EXTRACTED ENTRIES Start Marker

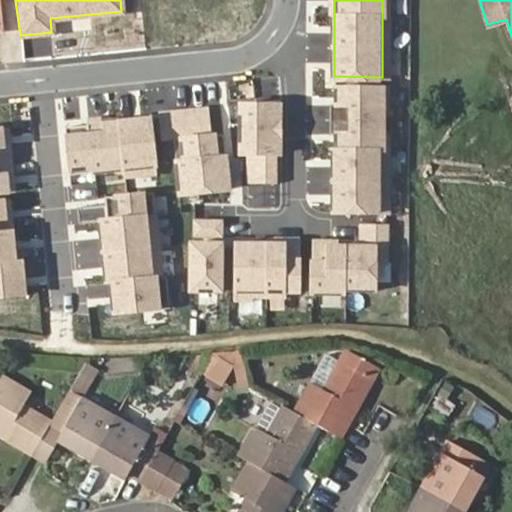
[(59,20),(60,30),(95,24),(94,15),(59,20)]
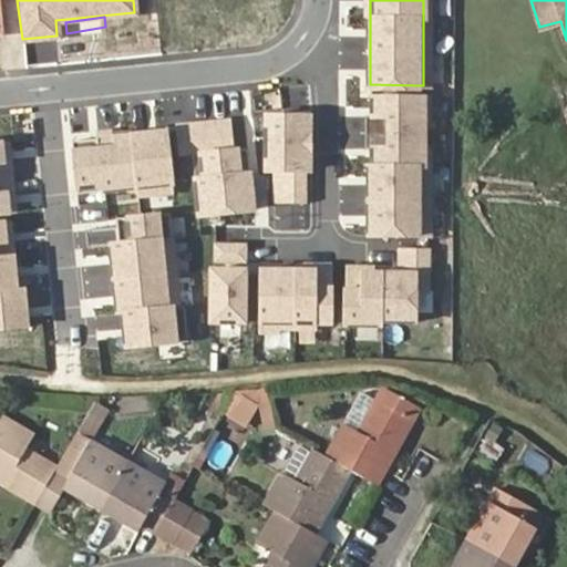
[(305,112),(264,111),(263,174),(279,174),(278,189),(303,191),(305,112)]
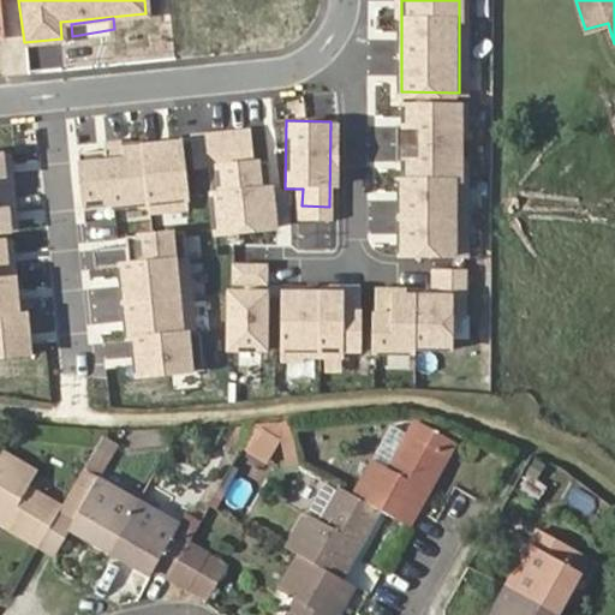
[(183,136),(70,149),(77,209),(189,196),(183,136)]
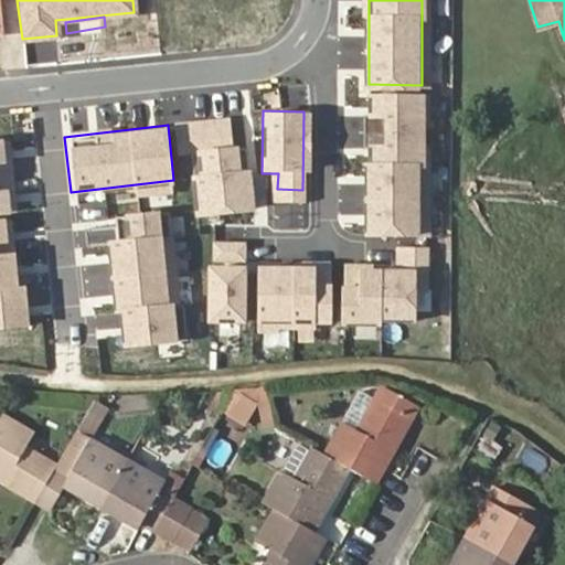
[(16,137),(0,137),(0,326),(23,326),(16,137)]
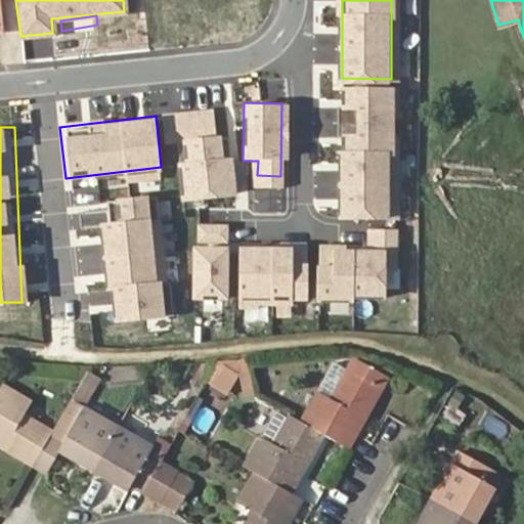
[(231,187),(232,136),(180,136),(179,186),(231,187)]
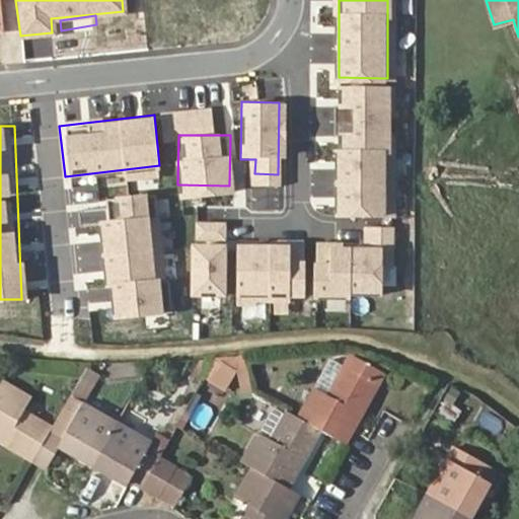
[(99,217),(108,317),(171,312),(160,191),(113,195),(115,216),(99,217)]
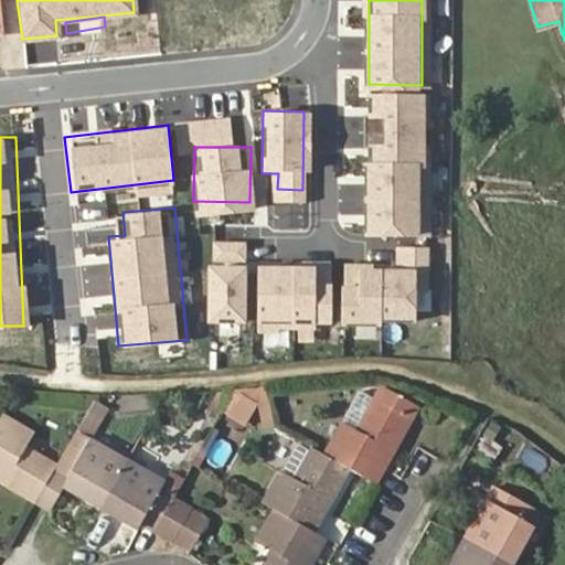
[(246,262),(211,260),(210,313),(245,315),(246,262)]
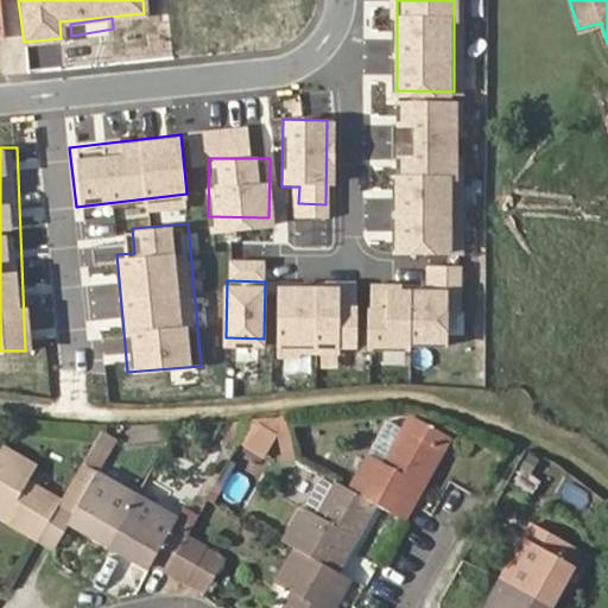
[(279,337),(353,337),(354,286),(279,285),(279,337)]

EXTRACTED ENTRIES End Marker

-- WHAT NEEDS TO BE DONE --
Type the entries again verbatim. Any pictures should be skipped.

-- FINAL ANSWER --
[(59,20),(60,30),(95,24),(94,15),(59,20)]
[(305,112),(264,111),(263,174),(279,174),(278,189),(303,191),(305,112)]
[(183,136),(70,149),(77,209),(189,196),(183,136)]
[(16,137),(0,137),(0,326),(23,326),(16,137)]
[(231,187),(232,136),(180,136),(179,186),(231,187)]
[(99,217),(108,317),(171,312),(160,191),(113,195),(115,216),(99,217)]
[(246,262),(211,260),(210,313),(245,315),(246,262)]
[(279,337),(353,337),(354,286),(279,285),(279,337)]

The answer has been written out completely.